* _Requirement_: Return nothing except the lines from the one that contains "C2: 68nF (0V, N007) -> none" through the end of the material below, each exactly as given.

* _Data for review_:
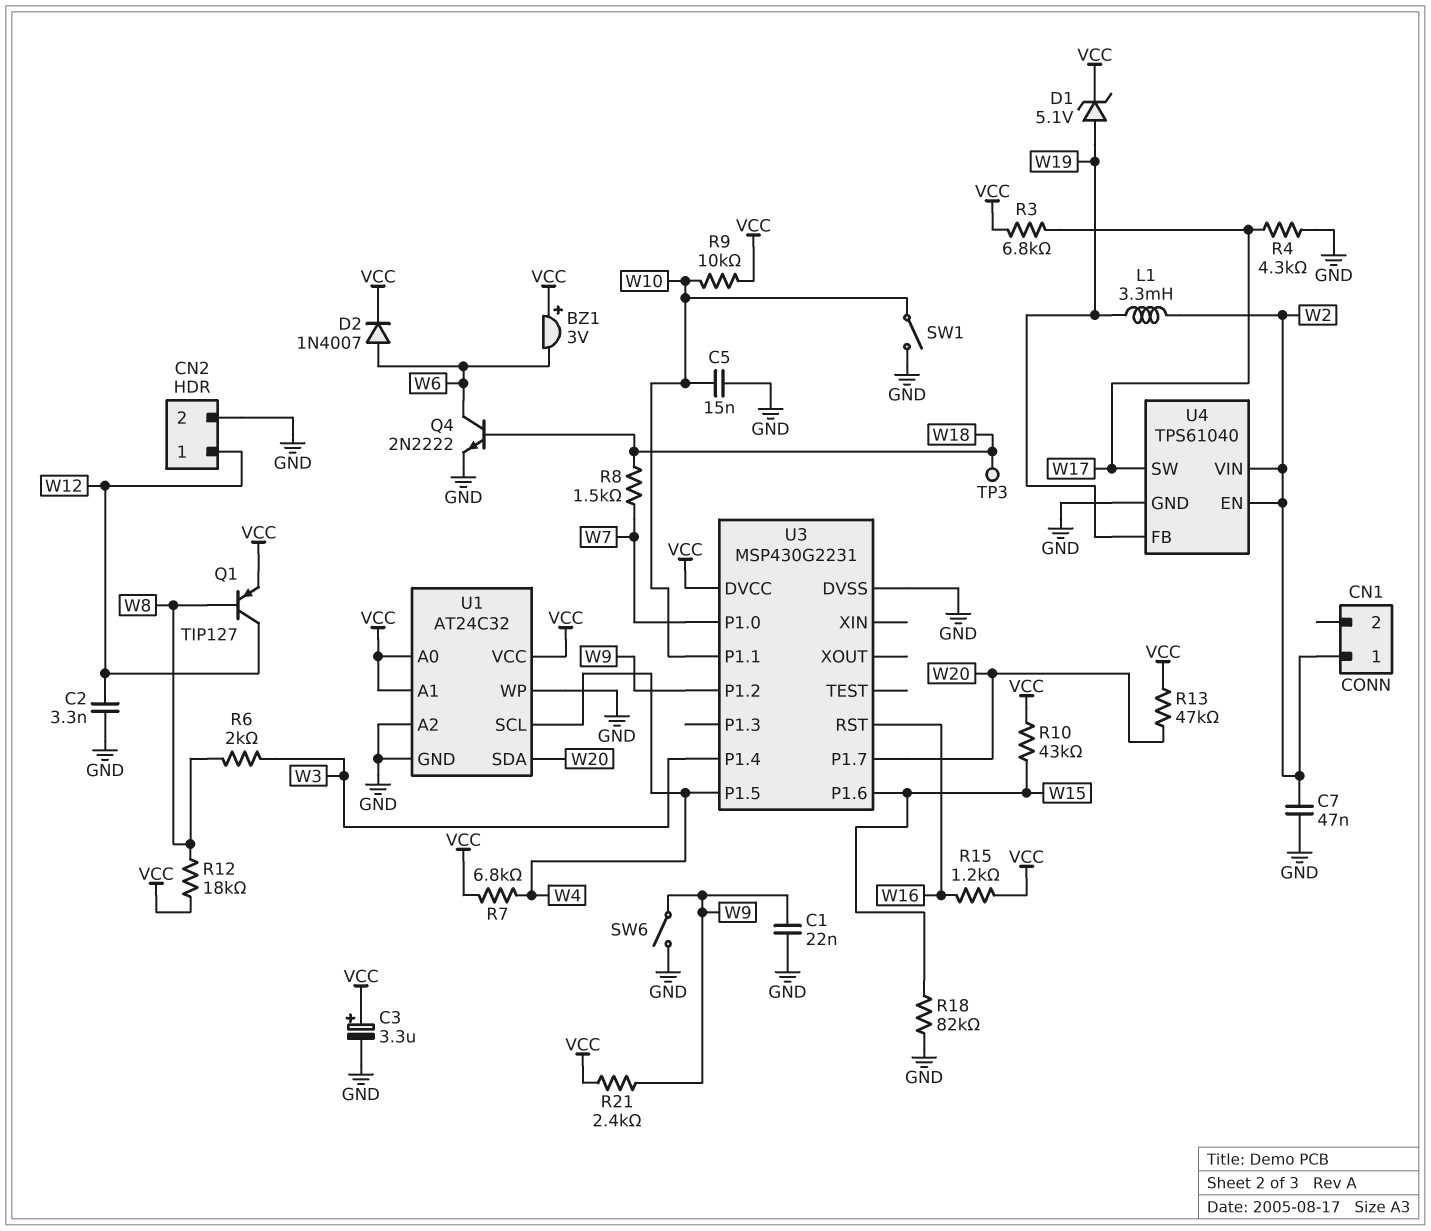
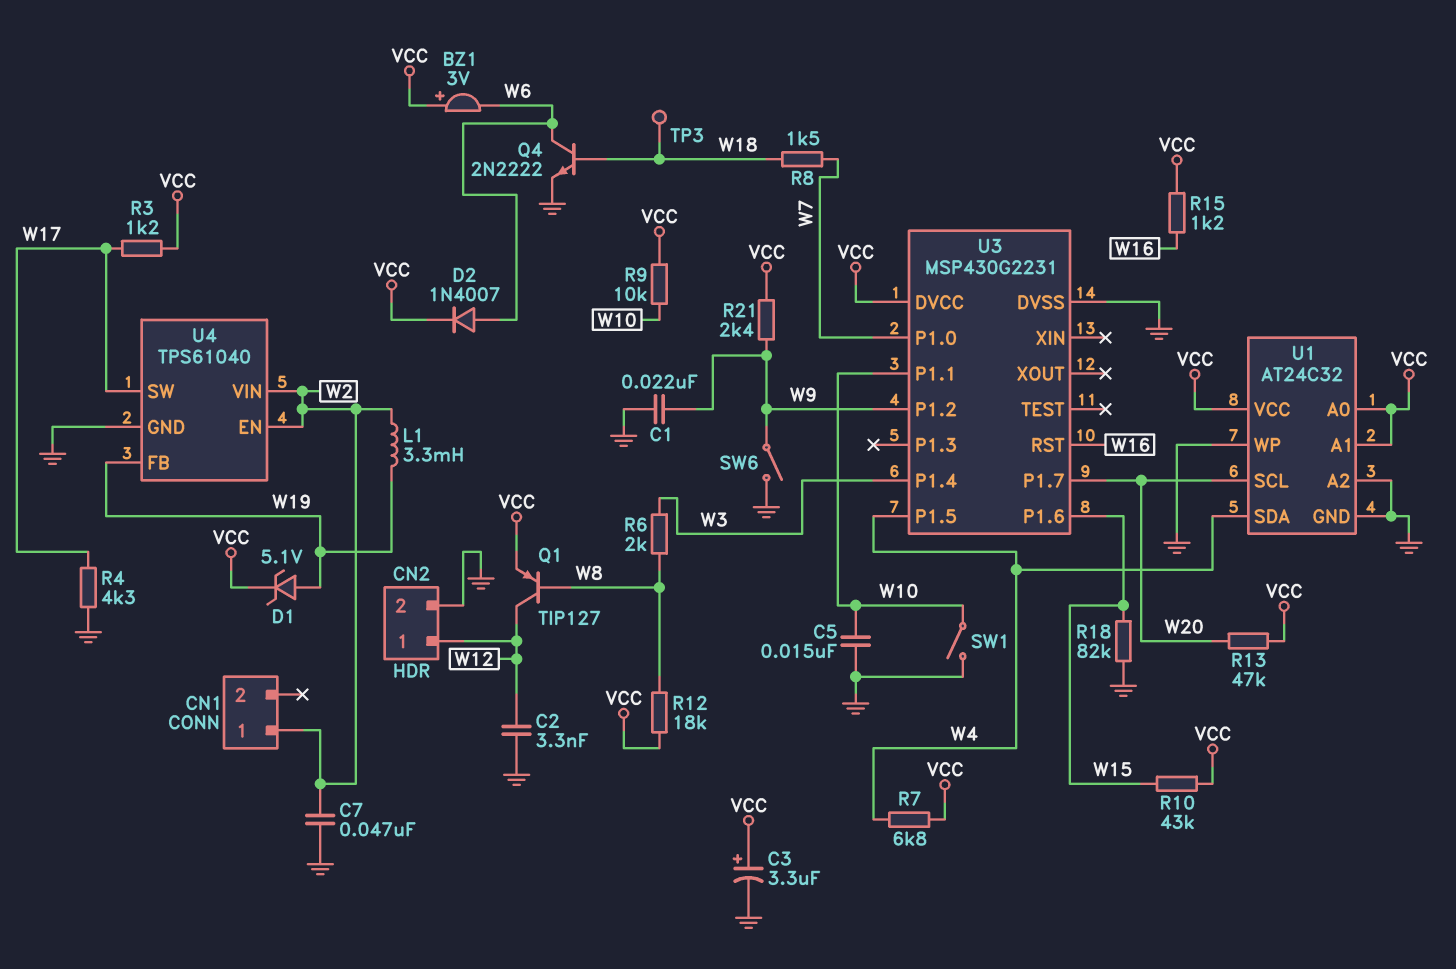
R3: 6.8k (VCC, W17) -> 1.2k (VCC, W17)
U1 pin SCL: W4 -> W20
U1 pin SDA: W20 -> W4

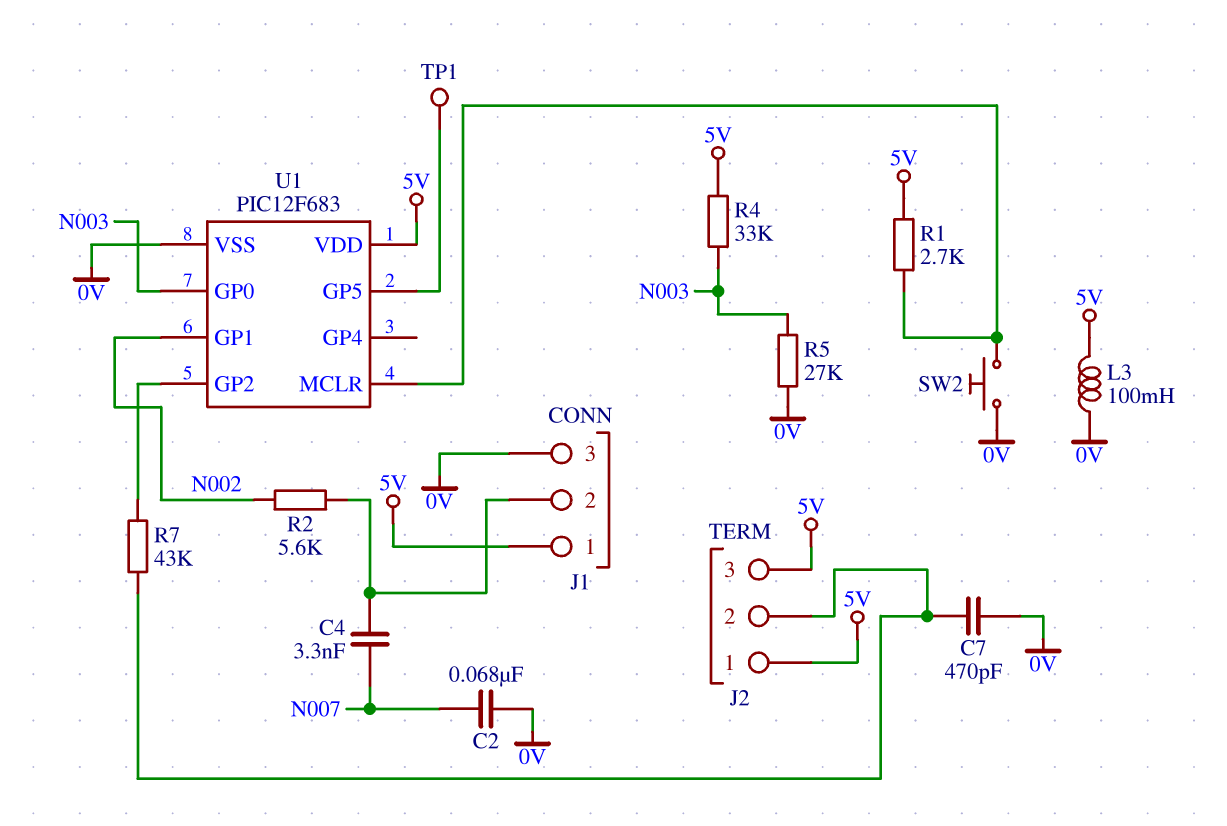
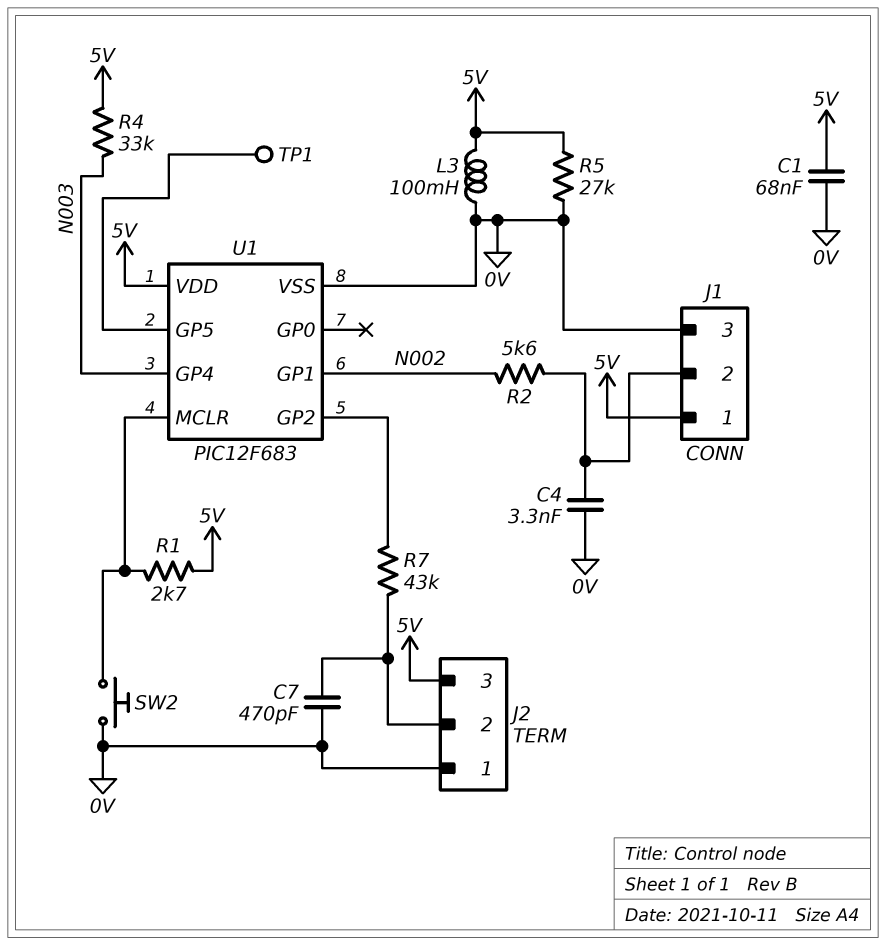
C1: none -> 68nF (0V, 5V)
C2: 68nF (0V, N007) -> none
C4: 3.3nF (J1/2, N007) -> 3.3nF (0V, J1/2)
J2 pin 1: 5V -> 0V
R5: 27k (0V, N003) -> 27k (0V, 5V)
U1 pin GP0: N003 -> none
U1 pin GP4: none -> N003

* _Result of this exercise_:
C2: 68nF (0V, N007) -> none
C4: 3.3nF (J1/2, N007) -> 3.3nF (0V, J1/2)
J2 pin 1: 5V -> 0V
R5: 27k (0V, N003) -> 27k (0V, 5V)
U1 pin GP0: N003 -> none
U1 pin GP4: none -> N003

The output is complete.